__Prompt__
Set down every record once more, exactly as given.

☆ ☆ ☆

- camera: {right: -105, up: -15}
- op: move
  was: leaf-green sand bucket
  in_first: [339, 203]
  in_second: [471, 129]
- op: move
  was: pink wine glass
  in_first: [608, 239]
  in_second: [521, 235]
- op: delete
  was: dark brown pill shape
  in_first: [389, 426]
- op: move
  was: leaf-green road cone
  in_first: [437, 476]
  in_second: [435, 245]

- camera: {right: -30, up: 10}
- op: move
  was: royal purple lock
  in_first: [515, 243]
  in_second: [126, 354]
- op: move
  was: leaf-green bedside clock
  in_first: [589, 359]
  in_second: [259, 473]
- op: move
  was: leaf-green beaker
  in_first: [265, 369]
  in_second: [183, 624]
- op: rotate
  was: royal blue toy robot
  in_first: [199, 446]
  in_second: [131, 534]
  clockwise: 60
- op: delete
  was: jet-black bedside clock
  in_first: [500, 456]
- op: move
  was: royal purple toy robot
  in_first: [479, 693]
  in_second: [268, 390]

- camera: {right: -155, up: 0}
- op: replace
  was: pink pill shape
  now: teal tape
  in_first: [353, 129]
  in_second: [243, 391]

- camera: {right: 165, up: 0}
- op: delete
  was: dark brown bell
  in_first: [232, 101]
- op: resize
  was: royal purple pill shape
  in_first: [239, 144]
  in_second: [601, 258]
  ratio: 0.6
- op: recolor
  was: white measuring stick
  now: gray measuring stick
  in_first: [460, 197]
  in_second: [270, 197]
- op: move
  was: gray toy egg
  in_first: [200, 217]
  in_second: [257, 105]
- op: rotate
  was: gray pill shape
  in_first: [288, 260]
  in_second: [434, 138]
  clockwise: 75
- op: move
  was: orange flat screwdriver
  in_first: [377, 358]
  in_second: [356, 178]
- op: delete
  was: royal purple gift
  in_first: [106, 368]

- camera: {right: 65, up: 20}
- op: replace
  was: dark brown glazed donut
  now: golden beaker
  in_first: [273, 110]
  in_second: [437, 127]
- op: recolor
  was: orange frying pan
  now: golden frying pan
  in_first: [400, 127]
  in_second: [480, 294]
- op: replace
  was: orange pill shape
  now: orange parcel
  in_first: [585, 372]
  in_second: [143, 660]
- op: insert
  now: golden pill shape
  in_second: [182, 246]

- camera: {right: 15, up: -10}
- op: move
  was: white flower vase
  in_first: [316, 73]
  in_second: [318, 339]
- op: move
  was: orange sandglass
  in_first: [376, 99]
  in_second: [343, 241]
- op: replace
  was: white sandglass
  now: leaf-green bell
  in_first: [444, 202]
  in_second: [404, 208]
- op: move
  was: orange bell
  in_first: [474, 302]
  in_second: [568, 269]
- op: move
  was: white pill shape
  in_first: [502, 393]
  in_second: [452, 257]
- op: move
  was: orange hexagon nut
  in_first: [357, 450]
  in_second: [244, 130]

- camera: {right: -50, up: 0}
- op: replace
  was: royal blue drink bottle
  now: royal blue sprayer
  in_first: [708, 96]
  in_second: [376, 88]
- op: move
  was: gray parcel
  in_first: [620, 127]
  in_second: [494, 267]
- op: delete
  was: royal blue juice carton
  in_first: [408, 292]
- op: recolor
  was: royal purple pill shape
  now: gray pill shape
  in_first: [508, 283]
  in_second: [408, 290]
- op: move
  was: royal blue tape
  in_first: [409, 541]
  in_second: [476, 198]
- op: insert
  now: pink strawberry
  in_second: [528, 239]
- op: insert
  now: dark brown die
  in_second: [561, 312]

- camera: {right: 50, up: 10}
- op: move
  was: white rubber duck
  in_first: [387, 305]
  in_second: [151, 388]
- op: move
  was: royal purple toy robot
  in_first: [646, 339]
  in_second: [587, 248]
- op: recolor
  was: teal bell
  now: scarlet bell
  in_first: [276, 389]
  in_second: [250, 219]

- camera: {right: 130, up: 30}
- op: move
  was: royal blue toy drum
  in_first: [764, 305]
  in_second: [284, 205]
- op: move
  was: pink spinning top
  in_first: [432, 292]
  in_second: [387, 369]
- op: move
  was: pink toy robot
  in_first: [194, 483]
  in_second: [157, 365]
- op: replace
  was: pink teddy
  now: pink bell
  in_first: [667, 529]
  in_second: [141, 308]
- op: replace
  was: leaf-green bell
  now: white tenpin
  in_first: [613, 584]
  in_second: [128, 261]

☆ ☆ ☆

__Your response__
- camera: {right: -105, up: -15}
- op: move
  was: leaf-green sand bucket
  in_first: [339, 203]
  in_second: [471, 129]
- op: move
  was: pink wine glass
  in_first: [608, 239]
  in_second: [521, 235]
- op: delete
  was: dark brown pill shape
  in_first: [389, 426]
- op: move
  was: leaf-green road cone
  in_first: [437, 476]
  in_second: [435, 245]

- camera: {right: -30, up: 10}
- op: move
  was: royal purple lock
  in_first: [515, 243]
  in_second: [126, 354]
- op: move
  was: leaf-green bedside clock
  in_first: [589, 359]
  in_second: [259, 473]
- op: move
  was: leaf-green beaker
  in_first: [265, 369]
  in_second: [183, 624]
- op: rotate
  was: royal blue toy robot
  in_first: [199, 446]
  in_second: [131, 534]
  clockwise: 60
- op: delete
  was: jet-black bedside clock
  in_first: [500, 456]
- op: move
  was: royal purple toy robot
  in_first: [479, 693]
  in_second: [268, 390]

- camera: {right: -155, up: 0}
- op: replace
  was: pink pill shape
  now: teal tape
  in_first: [353, 129]
  in_second: [243, 391]

- camera: {right: 165, up: 0}
- op: delete
  was: dark brown bell
  in_first: [232, 101]
- op: resize
  was: royal purple pill shape
  in_first: [239, 144]
  in_second: [601, 258]
  ratio: 0.6
- op: recolor
  was: white measuring stick
  now: gray measuring stick
  in_first: [460, 197]
  in_second: [270, 197]
- op: move
  was: gray toy egg
  in_first: [200, 217]
  in_second: [257, 105]
- op: rotate
  was: gray pill shape
  in_first: [288, 260]
  in_second: [434, 138]
  clockwise: 75
- op: move
  was: orange flat screwdriver
  in_first: [377, 358]
  in_second: [356, 178]
- op: delete
  was: royal purple gift
  in_first: [106, 368]

- camera: {right: 65, up: 20}
- op: replace
  was: dark brown glazed donut
  now: golden beaker
  in_first: [273, 110]
  in_second: [437, 127]
- op: recolor
  was: orange frying pan
  now: golden frying pan
  in_first: [400, 127]
  in_second: [480, 294]
- op: replace
  was: orange pill shape
  now: orange parcel
  in_first: [585, 372]
  in_second: [143, 660]
- op: insert
  now: golden pill shape
  in_second: [182, 246]

- camera: {right: 15, up: -10}
- op: move
  was: white flower vase
  in_first: [316, 73]
  in_second: [318, 339]
- op: move
  was: orange sandglass
  in_first: [376, 99]
  in_second: [343, 241]
- op: replace
  was: white sandglass
  now: leaf-green bell
  in_first: [444, 202]
  in_second: [404, 208]
- op: move
  was: orange bell
  in_first: [474, 302]
  in_second: [568, 269]
- op: move
  was: white pill shape
  in_first: [502, 393]
  in_second: [452, 257]
- op: move
  was: orange hexagon nut
  in_first: [357, 450]
  in_second: [244, 130]

- camera: {right: -50, up: 0}
- op: replace
  was: royal blue drink bottle
  now: royal blue sprayer
  in_first: [708, 96]
  in_second: [376, 88]
- op: move
  was: gray parcel
  in_first: [620, 127]
  in_second: [494, 267]
- op: delete
  was: royal blue juice carton
  in_first: [408, 292]
- op: recolor
  was: royal purple pill shape
  now: gray pill shape
  in_first: [508, 283]
  in_second: [408, 290]
- op: move
  was: royal blue tape
  in_first: [409, 541]
  in_second: [476, 198]
- op: insert
  now: pink strawberry
  in_second: [528, 239]
- op: insert
  now: dark brown die
  in_second: [561, 312]

- camera: {right: 50, up: 10}
- op: move
  was: white rubber duck
  in_first: [387, 305]
  in_second: [151, 388]
- op: move
  was: royal purple toy robot
  in_first: [646, 339]
  in_second: [587, 248]
- op: recolor
  was: teal bell
  now: scarlet bell
  in_first: [276, 389]
  in_second: [250, 219]

- camera: {right: 130, up: 30}
- op: move
  was: royal blue toy drum
  in_first: [764, 305]
  in_second: [284, 205]
- op: move
  was: pink spinning top
  in_first: [432, 292]
  in_second: [387, 369]
- op: move
  was: pink toy robot
  in_first: [194, 483]
  in_second: [157, 365]
- op: replace
  was: pink teddy
  now: pink bell
  in_first: [667, 529]
  in_second: [141, 308]
- op: replace
  was: leaf-green bell
  now: white tenpin
  in_first: [613, 584]
  in_second: [128, 261]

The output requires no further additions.